Exercise prompt
From the entries that follow, copy each line in which "DGND" appears.

─── Extracted data ───

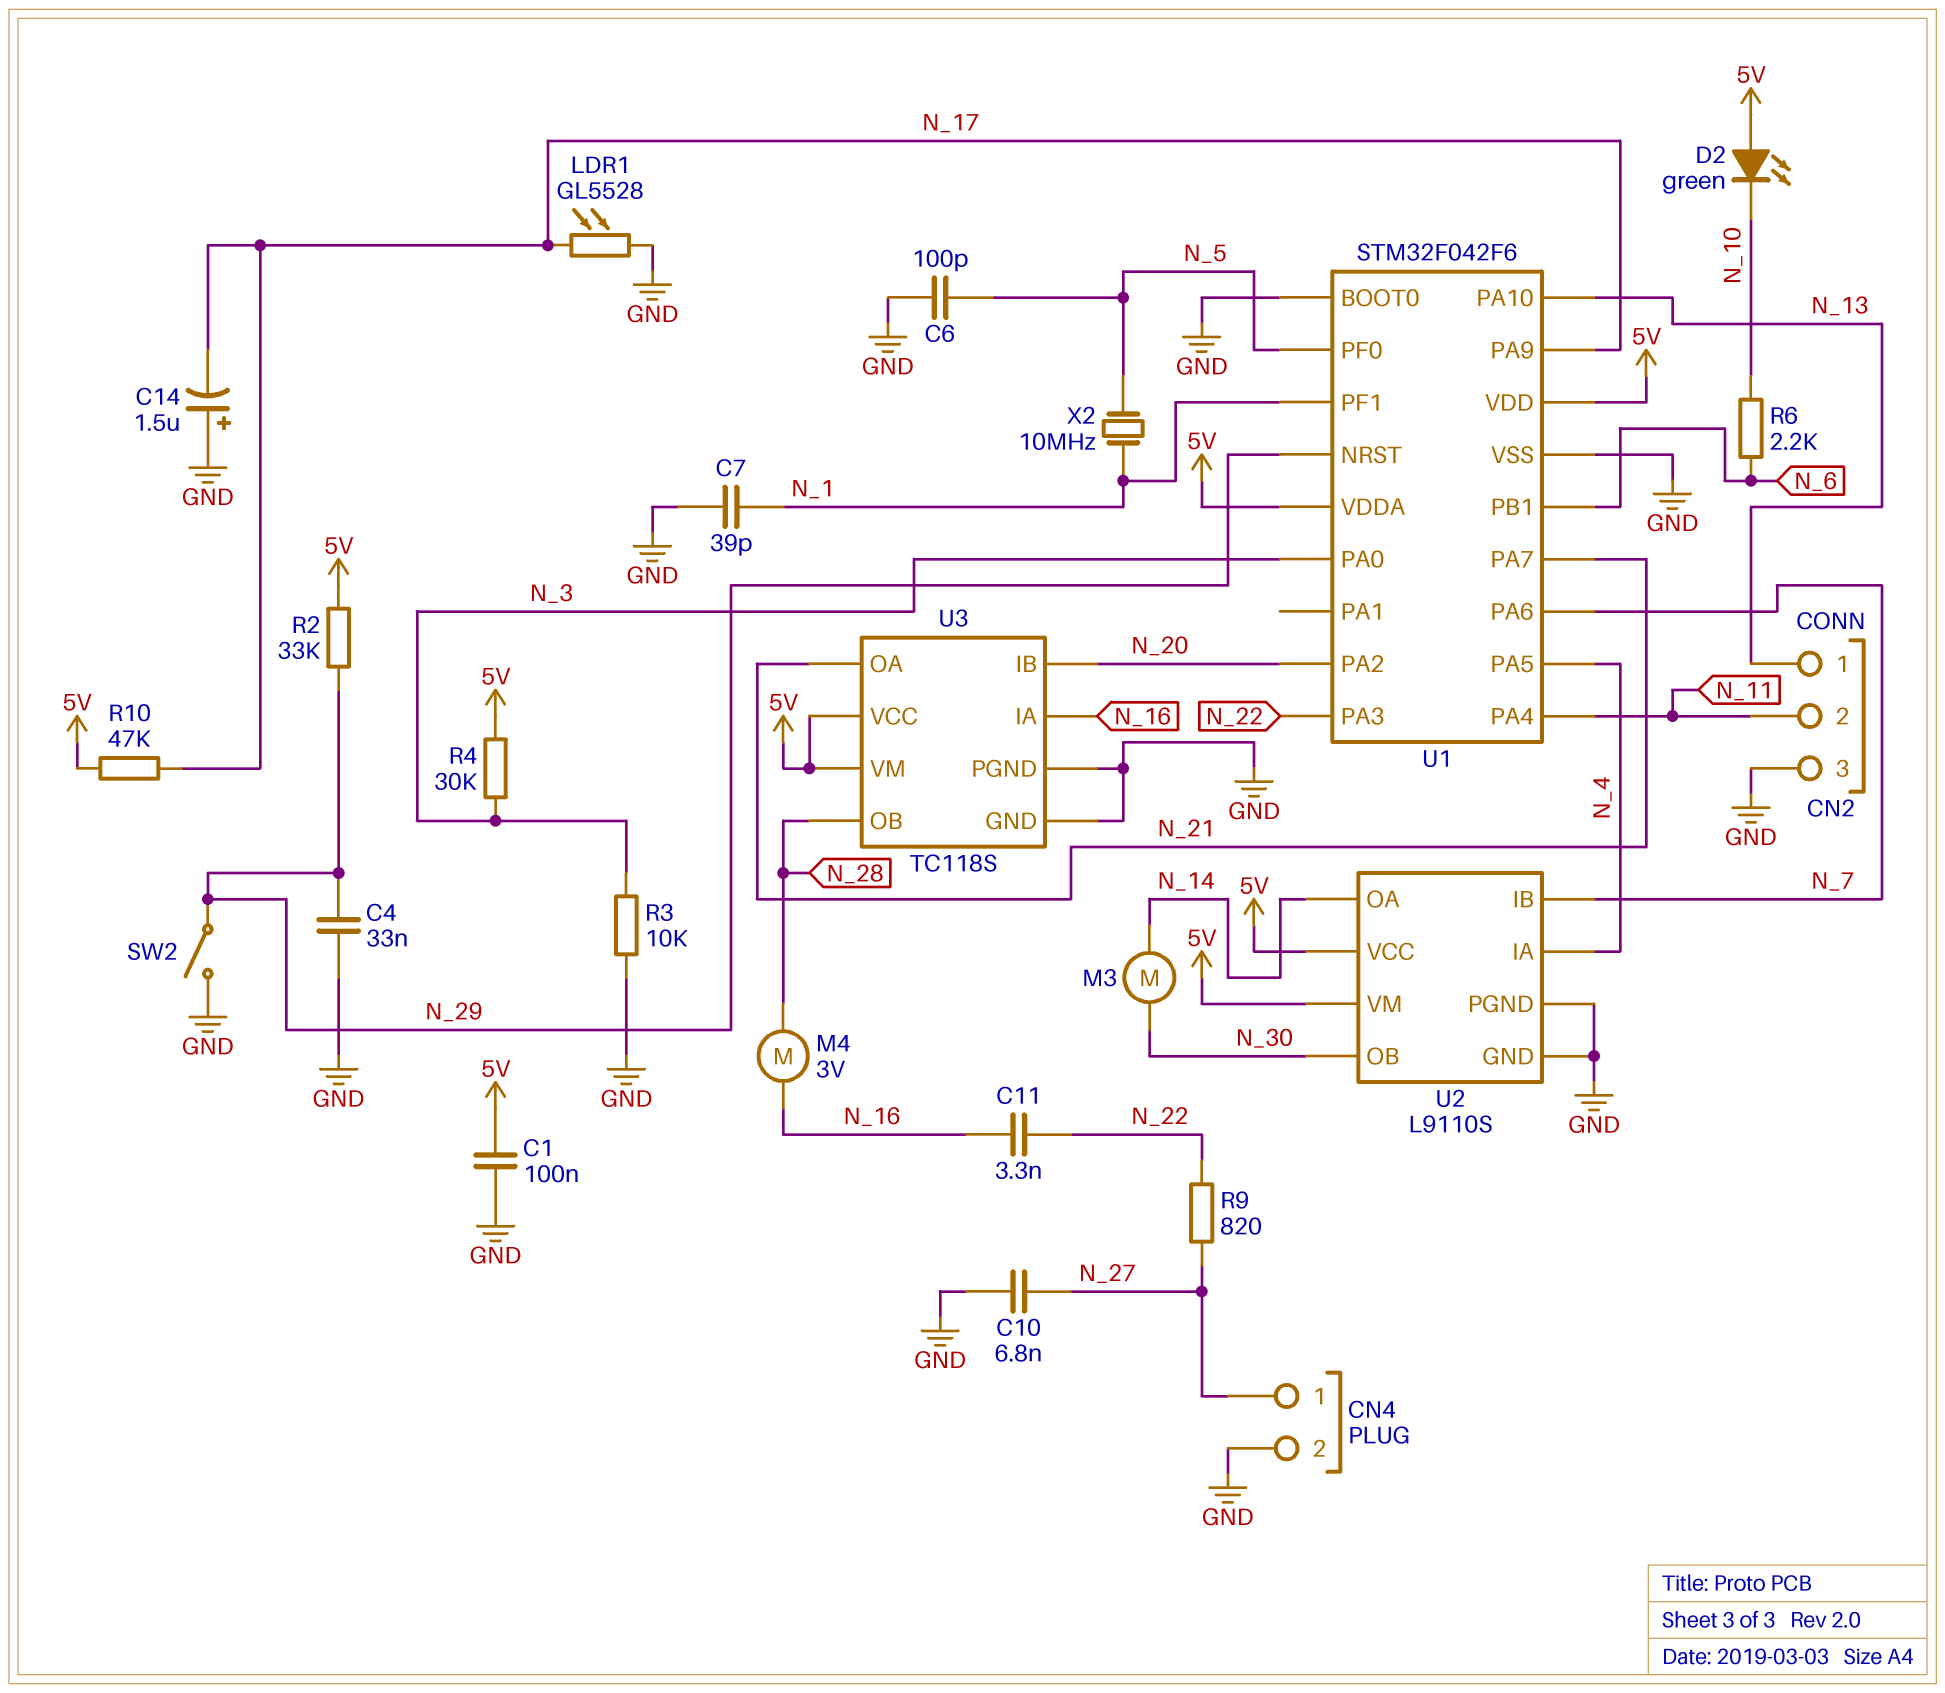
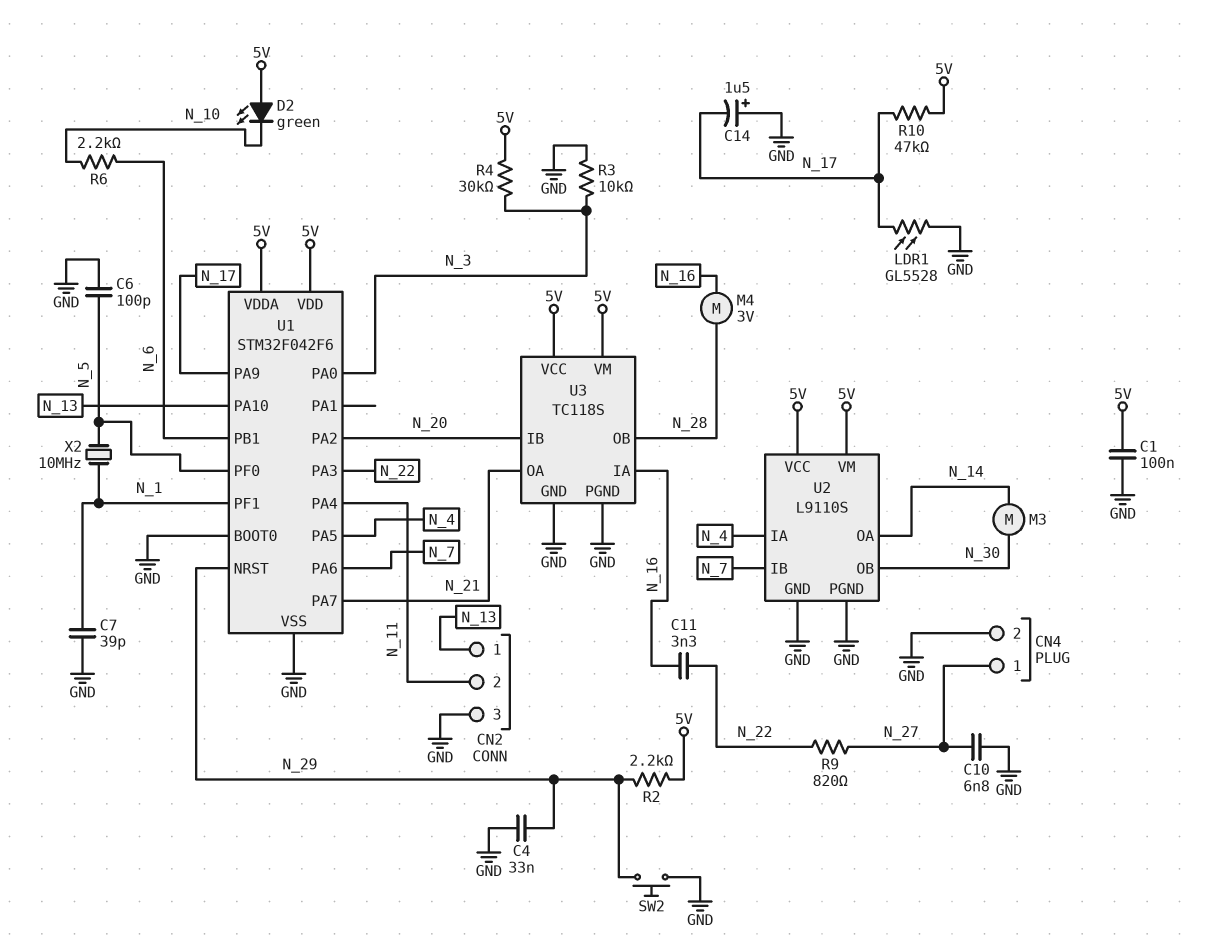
R2: 33k (5V, N_29) -> 2.2k (5V, N_29)
SW2: switch (GND, N_29) -> button (GND, N_29)

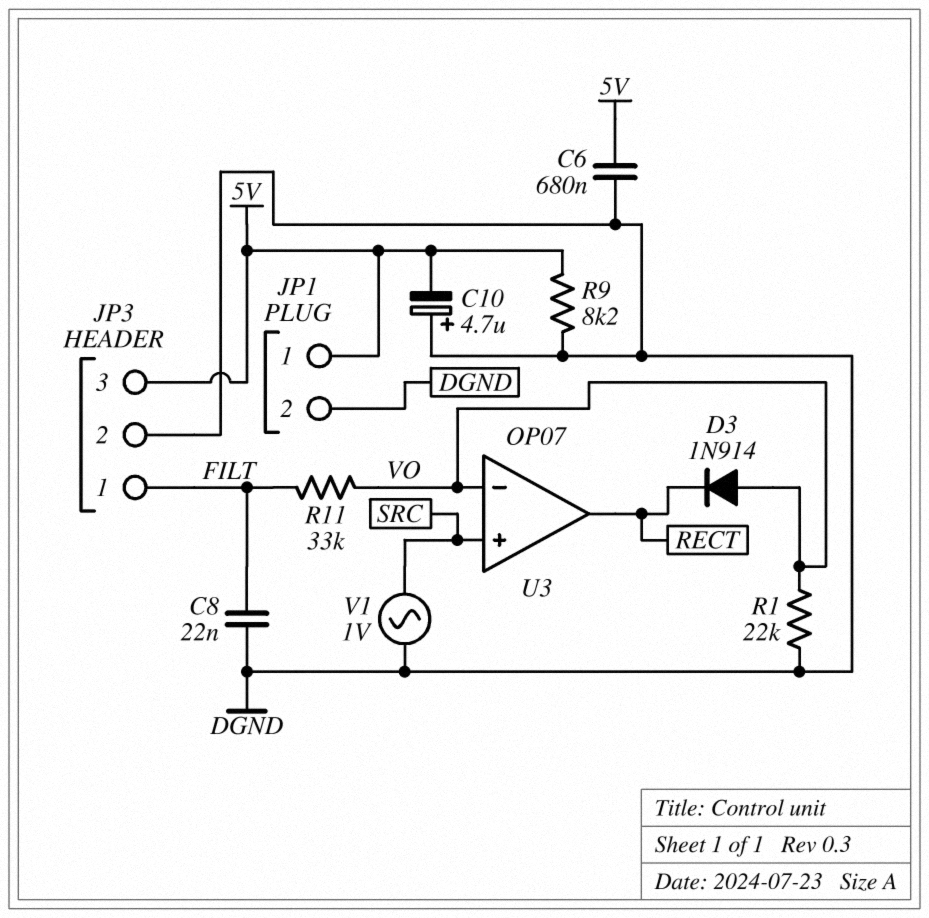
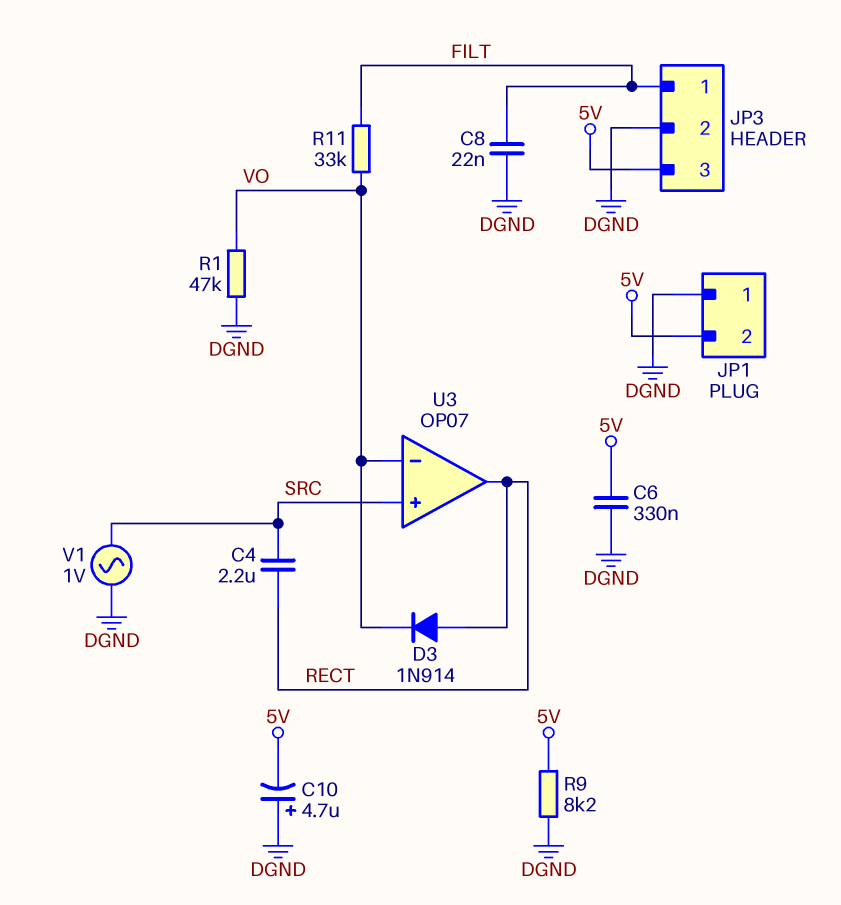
C4: none -> 2.2uF (RECT, SRC)
C6: 680nF (5V, DGND) -> 330nF (5V, DGND)
D3: diode 1N914 (A VO, K RECT) -> diode 1N914 (A RECT, K VO)
JP1 pin 1: 5V -> DGND
JP1 pin 2: DGND -> 5V
R1: 22k (DGND, VO) -> 47k (DGND, VO)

───

Solution to the problem
C6: 680nF (5V, DGND) -> 330nF (5V, DGND)
JP1 pin 1: 5V -> DGND
JP1 pin 2: DGND -> 5V
R1: 22k (DGND, VO) -> 47k (DGND, VO)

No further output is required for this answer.